BEGIN Task input

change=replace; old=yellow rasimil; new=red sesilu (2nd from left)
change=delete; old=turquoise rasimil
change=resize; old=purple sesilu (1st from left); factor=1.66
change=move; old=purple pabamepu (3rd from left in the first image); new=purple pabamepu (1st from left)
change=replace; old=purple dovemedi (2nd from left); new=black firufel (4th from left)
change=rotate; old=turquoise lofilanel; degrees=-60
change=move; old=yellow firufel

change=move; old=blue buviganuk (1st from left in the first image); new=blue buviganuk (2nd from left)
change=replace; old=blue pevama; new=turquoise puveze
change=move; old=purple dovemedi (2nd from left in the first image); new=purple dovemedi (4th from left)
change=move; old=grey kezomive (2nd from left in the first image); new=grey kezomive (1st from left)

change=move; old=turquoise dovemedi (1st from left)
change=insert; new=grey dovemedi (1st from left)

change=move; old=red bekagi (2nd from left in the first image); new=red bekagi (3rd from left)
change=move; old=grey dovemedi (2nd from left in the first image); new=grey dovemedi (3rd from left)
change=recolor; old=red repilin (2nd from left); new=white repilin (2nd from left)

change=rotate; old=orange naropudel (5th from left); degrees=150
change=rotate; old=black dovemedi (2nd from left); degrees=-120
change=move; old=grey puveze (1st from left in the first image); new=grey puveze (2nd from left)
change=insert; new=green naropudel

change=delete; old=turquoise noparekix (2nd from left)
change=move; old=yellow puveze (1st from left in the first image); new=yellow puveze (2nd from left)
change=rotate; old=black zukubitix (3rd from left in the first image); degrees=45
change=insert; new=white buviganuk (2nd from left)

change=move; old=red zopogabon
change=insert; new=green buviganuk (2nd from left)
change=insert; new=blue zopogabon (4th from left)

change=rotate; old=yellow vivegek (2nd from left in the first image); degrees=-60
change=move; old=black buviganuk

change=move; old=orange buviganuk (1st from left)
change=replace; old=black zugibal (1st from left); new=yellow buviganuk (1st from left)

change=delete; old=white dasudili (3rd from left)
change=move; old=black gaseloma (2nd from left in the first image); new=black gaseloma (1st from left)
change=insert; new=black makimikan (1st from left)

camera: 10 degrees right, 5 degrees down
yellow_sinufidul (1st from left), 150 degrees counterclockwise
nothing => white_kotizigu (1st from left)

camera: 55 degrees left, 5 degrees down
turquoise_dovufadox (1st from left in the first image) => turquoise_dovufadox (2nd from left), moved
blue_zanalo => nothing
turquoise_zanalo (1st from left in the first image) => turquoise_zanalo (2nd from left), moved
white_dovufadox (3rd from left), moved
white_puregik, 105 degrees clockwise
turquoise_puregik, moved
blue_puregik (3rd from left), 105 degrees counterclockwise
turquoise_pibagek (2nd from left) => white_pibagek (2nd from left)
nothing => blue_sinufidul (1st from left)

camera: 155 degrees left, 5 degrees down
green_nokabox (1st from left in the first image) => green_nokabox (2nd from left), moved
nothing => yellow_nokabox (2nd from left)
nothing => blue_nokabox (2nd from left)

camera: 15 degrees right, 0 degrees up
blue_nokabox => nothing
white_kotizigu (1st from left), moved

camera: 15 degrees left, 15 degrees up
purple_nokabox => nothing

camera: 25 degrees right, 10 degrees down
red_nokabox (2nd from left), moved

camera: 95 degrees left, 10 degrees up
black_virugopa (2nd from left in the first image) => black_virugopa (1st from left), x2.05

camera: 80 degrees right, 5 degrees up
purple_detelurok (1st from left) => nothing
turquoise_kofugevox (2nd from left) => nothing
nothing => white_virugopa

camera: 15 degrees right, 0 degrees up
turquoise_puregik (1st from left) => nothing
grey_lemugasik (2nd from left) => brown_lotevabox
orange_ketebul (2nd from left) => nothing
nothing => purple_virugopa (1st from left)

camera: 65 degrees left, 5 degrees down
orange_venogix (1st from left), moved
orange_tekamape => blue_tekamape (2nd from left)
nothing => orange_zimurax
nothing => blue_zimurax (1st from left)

END Task input

Task to complete → The line with "turquoise_kofugevox (2nd from" marks where to start. Transcribe from there through the final line of the records, exactly and with nothing added.

Response to the exercise →
turquoise_kofugevox (2nd from left) => nothing
nothing => white_virugopa

camera: 15 degrees right, 0 degrees up
turquoise_puregik (1st from left) => nothing
grey_lemugasik (2nd from left) => brown_lotevabox
orange_ketebul (2nd from left) => nothing
nothing => purple_virugopa (1st from left)

camera: 65 degrees left, 5 degrees down
orange_venogix (1st from left), moved
orange_tekamape => blue_tekamape (2nd from left)
nothing => orange_zimurax
nothing => blue_zimurax (1st from left)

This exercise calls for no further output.